- [What you are asked to do]
Only lines that contain the word "toothbrush" belong in the answer; copy them from the records below.

=== Section Start ===

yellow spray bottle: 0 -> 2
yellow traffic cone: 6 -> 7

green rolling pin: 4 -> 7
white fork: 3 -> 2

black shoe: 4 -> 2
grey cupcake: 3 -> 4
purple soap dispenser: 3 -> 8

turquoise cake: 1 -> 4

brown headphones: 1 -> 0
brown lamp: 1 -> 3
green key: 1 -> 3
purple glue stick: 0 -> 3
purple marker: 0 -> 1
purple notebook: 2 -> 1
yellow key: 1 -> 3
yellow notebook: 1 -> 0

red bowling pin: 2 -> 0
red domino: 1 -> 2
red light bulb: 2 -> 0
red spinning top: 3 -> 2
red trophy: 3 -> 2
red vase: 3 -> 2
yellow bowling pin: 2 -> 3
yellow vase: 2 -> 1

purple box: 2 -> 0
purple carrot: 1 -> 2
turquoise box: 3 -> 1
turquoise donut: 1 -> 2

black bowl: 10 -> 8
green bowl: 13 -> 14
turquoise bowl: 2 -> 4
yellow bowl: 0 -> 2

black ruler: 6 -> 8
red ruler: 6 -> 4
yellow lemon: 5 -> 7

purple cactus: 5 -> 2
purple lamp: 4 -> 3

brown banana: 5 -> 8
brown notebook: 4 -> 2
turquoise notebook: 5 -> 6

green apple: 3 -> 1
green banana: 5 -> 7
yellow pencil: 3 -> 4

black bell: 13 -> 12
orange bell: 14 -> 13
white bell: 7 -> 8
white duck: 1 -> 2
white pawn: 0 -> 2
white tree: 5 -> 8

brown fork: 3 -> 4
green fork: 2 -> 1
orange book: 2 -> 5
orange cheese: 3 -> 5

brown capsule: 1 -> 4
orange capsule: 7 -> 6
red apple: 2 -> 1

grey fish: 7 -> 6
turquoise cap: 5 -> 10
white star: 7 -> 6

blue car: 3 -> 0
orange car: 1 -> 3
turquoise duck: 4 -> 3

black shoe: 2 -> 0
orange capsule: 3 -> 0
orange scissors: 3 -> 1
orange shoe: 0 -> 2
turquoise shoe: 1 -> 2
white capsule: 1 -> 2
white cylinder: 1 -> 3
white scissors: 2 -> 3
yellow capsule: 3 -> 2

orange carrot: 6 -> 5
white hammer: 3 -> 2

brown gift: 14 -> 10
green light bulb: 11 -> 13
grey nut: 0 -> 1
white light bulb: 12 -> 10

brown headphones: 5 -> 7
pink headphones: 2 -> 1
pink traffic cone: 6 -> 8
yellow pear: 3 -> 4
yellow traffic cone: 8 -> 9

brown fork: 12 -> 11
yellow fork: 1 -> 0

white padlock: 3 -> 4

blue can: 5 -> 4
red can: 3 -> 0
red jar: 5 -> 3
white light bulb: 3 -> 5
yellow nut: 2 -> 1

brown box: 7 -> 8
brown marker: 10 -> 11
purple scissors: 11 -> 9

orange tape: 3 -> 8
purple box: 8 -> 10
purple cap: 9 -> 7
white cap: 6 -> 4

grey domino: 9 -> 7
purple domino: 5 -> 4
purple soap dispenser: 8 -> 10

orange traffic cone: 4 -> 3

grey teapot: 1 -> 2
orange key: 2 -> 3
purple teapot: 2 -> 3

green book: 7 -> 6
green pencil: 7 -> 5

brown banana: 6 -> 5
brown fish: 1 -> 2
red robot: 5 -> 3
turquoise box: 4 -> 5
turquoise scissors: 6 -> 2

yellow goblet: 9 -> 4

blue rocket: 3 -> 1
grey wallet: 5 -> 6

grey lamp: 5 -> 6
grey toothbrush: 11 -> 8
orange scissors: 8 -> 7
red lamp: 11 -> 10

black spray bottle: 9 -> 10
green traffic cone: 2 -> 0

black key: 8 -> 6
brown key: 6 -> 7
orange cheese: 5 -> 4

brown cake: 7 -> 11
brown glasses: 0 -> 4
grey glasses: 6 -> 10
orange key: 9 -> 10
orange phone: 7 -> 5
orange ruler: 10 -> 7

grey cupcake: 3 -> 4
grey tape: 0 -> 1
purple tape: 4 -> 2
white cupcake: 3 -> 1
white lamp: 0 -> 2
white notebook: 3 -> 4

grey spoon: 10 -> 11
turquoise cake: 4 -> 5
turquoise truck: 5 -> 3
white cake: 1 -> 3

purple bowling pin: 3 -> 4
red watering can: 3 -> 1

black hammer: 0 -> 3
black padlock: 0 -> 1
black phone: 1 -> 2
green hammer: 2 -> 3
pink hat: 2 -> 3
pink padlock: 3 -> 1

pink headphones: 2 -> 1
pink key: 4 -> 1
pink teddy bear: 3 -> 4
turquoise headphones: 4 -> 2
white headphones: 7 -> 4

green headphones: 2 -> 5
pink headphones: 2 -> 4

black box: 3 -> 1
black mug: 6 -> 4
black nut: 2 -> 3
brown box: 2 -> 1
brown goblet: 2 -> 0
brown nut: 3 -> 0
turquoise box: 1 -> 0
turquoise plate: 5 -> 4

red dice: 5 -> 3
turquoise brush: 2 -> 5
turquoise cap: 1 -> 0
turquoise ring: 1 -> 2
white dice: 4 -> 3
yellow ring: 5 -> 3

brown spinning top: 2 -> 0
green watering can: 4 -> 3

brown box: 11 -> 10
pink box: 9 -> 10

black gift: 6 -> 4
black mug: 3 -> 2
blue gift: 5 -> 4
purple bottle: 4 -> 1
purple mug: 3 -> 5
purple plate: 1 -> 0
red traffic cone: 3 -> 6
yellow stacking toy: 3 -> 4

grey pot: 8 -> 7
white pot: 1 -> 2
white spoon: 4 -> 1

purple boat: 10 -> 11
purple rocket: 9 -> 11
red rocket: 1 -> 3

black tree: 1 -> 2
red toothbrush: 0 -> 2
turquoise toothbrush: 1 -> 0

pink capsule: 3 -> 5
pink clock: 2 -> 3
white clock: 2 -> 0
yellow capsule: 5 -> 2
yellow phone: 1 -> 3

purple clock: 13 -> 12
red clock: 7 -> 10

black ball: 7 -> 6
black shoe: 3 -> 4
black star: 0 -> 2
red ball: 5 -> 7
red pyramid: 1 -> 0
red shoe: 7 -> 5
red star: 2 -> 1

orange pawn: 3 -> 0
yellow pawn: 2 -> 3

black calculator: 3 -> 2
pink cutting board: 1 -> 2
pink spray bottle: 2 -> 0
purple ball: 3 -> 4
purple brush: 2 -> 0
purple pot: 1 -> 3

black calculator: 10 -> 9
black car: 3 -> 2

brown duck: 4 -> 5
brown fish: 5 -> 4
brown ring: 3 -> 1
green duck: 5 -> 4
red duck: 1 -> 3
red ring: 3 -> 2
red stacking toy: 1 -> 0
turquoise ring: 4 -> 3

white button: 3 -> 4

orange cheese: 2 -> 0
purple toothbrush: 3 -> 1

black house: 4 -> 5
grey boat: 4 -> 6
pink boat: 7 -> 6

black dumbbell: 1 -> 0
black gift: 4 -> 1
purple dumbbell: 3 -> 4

=== Section End ===

- [Result]
grey toothbrush: 11 -> 8
red toothbrush: 0 -> 2
turquoise toothbrush: 1 -> 0
purple toothbrush: 3 -> 1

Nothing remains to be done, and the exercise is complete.